» **WHAT YOU SHOULD DO**
Only the lines below starting at the one that contains "R6: 47 (W1, W7) -> 10 (W1, W7)" and ending at the one that contains "U201 pin PB3: U201/PB2 -> none" are to be reproduced, exactly and with both ends kept.

Itemized modification records

════════════════

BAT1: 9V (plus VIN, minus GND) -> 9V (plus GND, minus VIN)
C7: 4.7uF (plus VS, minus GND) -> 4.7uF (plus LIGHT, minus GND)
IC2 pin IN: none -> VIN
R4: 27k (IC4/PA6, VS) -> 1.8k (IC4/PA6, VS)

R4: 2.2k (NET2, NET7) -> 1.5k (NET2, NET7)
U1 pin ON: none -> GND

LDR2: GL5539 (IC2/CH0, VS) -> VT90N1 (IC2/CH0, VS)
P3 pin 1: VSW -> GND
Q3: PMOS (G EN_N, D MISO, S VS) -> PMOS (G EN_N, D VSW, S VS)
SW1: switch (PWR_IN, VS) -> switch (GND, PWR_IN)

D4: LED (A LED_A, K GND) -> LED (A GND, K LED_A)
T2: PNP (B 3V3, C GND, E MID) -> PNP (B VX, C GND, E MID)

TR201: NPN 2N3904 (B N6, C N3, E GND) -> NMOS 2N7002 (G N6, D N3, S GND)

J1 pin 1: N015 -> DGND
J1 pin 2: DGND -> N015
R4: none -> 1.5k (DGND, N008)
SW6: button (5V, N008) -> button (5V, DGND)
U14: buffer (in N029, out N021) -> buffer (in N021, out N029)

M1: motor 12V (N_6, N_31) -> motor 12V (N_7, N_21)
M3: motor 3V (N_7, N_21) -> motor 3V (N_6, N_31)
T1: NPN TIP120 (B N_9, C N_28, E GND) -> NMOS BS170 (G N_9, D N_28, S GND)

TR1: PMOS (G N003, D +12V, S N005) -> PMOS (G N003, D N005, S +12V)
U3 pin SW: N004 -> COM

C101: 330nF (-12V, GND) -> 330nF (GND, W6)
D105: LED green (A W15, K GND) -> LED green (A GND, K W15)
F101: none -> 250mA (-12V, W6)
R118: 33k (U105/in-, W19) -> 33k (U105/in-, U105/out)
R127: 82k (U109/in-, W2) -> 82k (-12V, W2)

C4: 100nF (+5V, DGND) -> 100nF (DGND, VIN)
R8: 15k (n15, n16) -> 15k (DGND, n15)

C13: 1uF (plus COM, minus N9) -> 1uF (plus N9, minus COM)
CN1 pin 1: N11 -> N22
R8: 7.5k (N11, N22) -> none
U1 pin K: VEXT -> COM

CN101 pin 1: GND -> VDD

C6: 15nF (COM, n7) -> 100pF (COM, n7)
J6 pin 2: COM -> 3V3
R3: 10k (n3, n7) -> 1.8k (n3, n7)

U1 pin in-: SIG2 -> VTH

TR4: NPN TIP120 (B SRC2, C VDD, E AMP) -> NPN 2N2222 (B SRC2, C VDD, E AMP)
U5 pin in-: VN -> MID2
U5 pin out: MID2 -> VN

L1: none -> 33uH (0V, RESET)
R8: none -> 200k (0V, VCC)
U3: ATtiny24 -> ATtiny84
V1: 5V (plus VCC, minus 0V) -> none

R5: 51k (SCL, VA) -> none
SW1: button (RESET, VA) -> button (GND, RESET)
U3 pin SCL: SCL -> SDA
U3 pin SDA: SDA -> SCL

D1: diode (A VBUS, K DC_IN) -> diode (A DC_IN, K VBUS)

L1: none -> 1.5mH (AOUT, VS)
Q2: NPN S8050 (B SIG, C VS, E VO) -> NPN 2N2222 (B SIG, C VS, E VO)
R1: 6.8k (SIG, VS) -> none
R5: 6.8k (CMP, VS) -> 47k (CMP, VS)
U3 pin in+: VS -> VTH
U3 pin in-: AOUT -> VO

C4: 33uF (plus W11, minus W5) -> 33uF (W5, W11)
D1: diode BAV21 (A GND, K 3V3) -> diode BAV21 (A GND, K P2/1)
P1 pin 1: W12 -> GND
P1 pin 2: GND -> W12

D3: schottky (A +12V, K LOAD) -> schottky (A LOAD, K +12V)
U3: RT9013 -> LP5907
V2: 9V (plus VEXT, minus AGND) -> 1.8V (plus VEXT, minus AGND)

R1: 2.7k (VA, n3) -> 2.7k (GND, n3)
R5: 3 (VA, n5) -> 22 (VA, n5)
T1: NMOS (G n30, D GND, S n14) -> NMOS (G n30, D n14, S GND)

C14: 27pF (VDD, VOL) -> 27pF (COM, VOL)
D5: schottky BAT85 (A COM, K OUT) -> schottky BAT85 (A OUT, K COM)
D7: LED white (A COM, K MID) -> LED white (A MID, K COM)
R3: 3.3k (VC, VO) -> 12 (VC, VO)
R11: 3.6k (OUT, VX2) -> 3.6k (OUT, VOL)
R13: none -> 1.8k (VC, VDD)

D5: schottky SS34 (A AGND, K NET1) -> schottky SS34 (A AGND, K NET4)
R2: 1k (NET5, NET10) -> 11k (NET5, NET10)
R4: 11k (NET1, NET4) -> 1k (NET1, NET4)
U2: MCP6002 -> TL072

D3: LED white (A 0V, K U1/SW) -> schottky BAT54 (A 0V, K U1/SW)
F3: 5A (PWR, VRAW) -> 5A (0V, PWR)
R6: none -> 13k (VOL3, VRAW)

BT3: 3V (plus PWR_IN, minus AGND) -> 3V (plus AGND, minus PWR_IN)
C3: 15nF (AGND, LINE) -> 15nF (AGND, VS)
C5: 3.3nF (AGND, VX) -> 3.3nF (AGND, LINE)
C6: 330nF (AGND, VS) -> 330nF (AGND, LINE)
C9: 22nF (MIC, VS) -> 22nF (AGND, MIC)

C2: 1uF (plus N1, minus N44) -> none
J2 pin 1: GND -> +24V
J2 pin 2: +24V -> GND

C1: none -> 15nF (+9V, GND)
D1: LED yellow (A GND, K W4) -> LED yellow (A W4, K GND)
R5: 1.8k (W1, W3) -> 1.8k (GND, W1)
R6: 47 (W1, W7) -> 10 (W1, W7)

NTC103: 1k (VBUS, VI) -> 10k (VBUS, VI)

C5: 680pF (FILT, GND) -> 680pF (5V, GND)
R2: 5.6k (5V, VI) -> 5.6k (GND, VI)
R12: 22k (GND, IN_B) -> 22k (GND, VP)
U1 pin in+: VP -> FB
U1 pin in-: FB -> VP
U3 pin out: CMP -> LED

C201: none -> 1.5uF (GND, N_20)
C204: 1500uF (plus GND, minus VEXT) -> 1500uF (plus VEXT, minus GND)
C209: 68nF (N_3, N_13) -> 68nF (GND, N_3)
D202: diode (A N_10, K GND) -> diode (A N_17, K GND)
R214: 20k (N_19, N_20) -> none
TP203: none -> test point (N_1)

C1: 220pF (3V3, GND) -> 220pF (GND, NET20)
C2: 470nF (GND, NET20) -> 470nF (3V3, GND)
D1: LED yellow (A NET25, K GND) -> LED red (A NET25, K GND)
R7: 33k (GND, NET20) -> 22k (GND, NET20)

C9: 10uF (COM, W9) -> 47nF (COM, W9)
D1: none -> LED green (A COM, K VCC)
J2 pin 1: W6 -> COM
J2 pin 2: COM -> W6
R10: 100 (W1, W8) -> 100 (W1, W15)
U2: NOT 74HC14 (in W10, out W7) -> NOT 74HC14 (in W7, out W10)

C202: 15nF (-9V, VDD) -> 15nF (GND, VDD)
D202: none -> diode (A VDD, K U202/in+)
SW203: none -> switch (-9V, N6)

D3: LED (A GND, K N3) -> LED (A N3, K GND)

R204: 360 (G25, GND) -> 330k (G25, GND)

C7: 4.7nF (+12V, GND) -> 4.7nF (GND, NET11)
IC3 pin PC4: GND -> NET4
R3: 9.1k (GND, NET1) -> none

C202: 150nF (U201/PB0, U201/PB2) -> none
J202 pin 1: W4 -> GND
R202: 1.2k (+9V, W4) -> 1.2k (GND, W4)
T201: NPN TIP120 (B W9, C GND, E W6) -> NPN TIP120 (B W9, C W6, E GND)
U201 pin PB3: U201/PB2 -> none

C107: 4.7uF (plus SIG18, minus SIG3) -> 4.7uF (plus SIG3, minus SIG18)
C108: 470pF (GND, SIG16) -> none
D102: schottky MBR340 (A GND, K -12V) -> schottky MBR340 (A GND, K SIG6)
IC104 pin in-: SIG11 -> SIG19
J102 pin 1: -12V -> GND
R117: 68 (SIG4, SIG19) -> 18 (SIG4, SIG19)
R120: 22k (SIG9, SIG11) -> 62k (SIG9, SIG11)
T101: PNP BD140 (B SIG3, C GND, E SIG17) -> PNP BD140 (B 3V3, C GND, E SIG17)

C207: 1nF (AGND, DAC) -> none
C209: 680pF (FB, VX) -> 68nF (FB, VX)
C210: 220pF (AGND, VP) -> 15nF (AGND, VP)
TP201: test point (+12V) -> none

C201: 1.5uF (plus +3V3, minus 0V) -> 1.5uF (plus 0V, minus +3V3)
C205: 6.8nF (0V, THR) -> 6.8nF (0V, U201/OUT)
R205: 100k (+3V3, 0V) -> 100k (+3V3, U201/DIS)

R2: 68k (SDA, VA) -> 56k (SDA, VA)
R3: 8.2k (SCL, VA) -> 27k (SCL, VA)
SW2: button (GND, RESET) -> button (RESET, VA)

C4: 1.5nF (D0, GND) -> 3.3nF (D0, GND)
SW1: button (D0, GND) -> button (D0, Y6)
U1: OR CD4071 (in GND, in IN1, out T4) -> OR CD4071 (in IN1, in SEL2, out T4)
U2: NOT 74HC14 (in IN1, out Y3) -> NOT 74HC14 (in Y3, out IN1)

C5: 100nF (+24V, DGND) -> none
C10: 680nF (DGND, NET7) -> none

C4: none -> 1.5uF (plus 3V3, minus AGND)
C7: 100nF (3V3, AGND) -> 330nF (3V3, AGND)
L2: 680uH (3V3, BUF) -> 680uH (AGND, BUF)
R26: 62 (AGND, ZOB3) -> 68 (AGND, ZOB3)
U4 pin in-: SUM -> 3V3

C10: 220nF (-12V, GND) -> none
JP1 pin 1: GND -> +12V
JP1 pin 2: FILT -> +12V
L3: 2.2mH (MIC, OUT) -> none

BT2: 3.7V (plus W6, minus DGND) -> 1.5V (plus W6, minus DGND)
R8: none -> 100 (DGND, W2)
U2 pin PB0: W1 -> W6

════════════════

» **TASK ANSWER**
R6: 47 (W1, W7) -> 10 (W1, W7)

NTC103: 1k (VBUS, VI) -> 10k (VBUS, VI)

C5: 680pF (FILT, GND) -> 680pF (5V, GND)
R2: 5.6k (5V, VI) -> 5.6k (GND, VI)
R12: 22k (GND, IN_B) -> 22k (GND, VP)
U1 pin in+: VP -> FB
U1 pin in-: FB -> VP
U3 pin out: CMP -> LED

C201: none -> 1.5uF (GND, N_20)
C204: 1500uF (plus GND, minus VEXT) -> 1500uF (plus VEXT, minus GND)
C209: 68nF (N_3, N_13) -> 68nF (GND, N_3)
D202: diode (A N_10, K GND) -> diode (A N_17, K GND)
R214: 20k (N_19, N_20) -> none
TP203: none -> test point (N_1)

C1: 220pF (3V3, GND) -> 220pF (GND, NET20)
C2: 470nF (GND, NET20) -> 470nF (3V3, GND)
D1: LED yellow (A NET25, K GND) -> LED red (A NET25, K GND)
R7: 33k (GND, NET20) -> 22k (GND, NET20)

C9: 10uF (COM, W9) -> 47nF (COM, W9)
D1: none -> LED green (A COM, K VCC)
J2 pin 1: W6 -> COM
J2 pin 2: COM -> W6
R10: 100 (W1, W8) -> 100 (W1, W15)
U2: NOT 74HC14 (in W10, out W7) -> NOT 74HC14 (in W7, out W10)

C202: 15nF (-9V, VDD) -> 15nF (GND, VDD)
D202: none -> diode (A VDD, K U202/in+)
SW203: none -> switch (-9V, N6)

D3: LED (A GND, K N3) -> LED (A N3, K GND)

R204: 360 (G25, GND) -> 330k (G25, GND)

C7: 4.7nF (+12V, GND) -> 4.7nF (GND, NET11)
IC3 pin PC4: GND -> NET4
R3: 9.1k (GND, NET1) -> none

C202: 150nF (U201/PB0, U201/PB2) -> none
J202 pin 1: W4 -> GND
R202: 1.2k (+9V, W4) -> 1.2k (GND, W4)
T201: NPN TIP120 (B W9, C GND, E W6) -> NPN TIP120 (B W9, C W6, E GND)
U201 pin PB3: U201/PB2 -> none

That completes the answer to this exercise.